● PROVIDED RECORDS
===
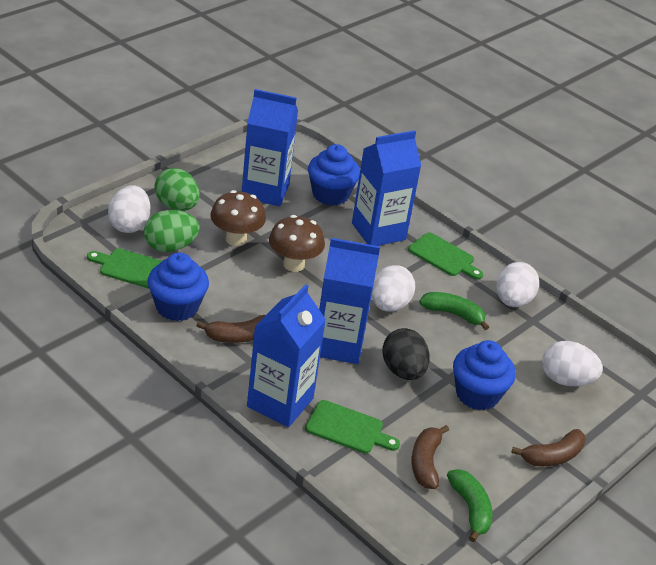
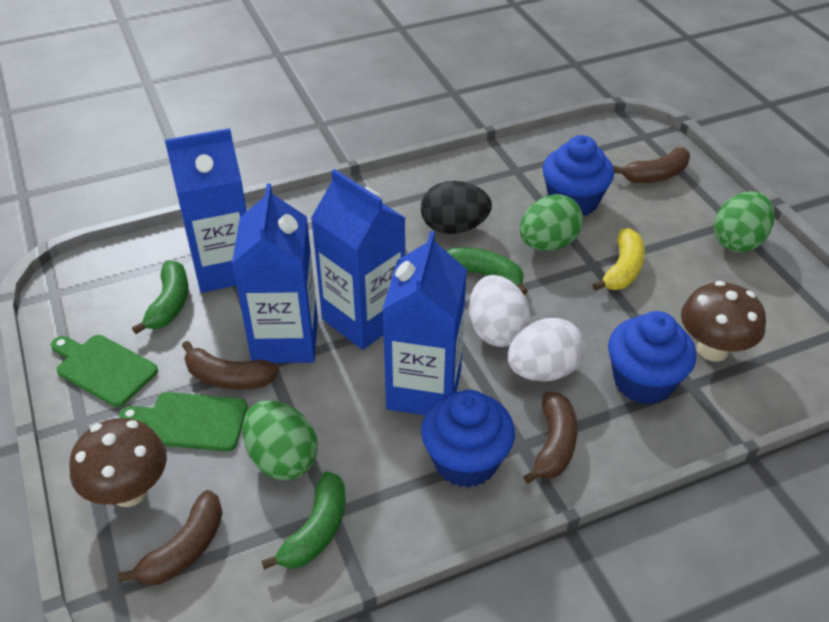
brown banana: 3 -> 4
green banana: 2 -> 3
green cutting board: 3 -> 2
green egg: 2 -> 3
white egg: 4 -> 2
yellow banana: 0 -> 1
===
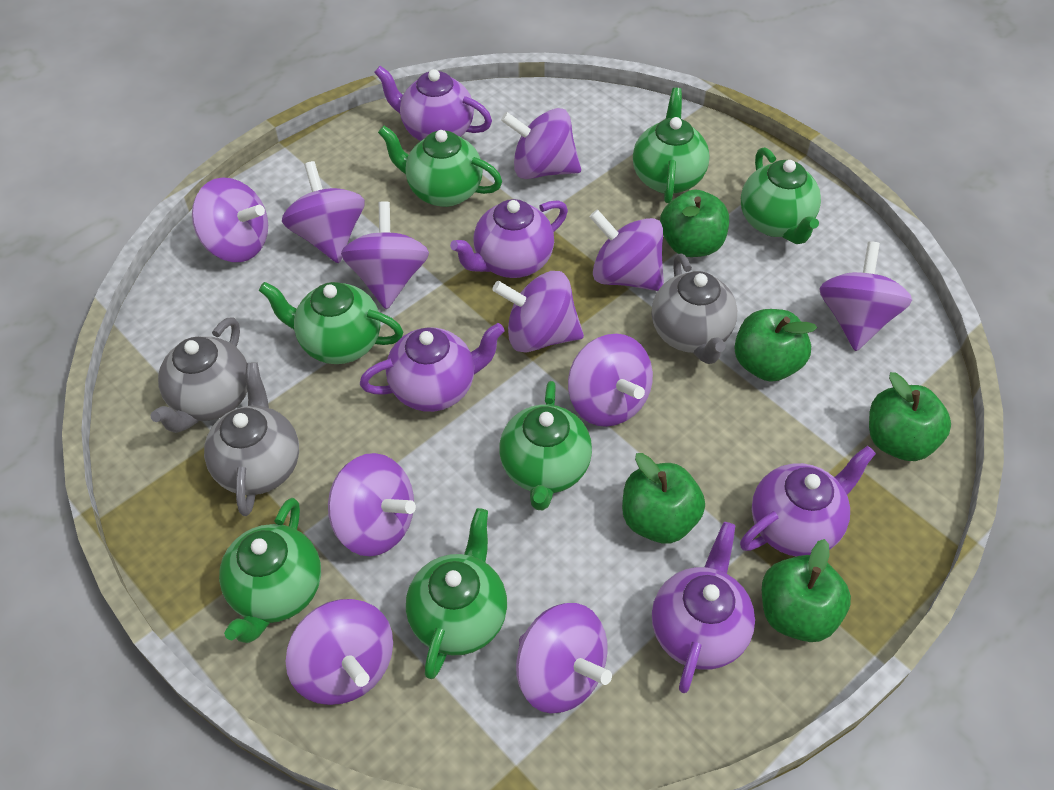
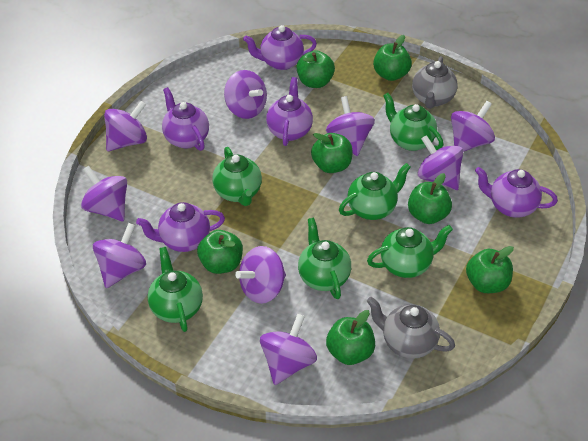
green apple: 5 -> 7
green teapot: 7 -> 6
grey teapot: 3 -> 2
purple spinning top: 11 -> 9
===
Of the entries above, repeat exactly the lines between the line with "brown banana: 3 -> 4" and the line with "yellow banana: 0 -> 1", inclusive, and no others.

● OUTPUT FOR THIS TASK
brown banana: 3 -> 4
green banana: 2 -> 3
green cutting board: 3 -> 2
green egg: 2 -> 3
white egg: 4 -> 2
yellow banana: 0 -> 1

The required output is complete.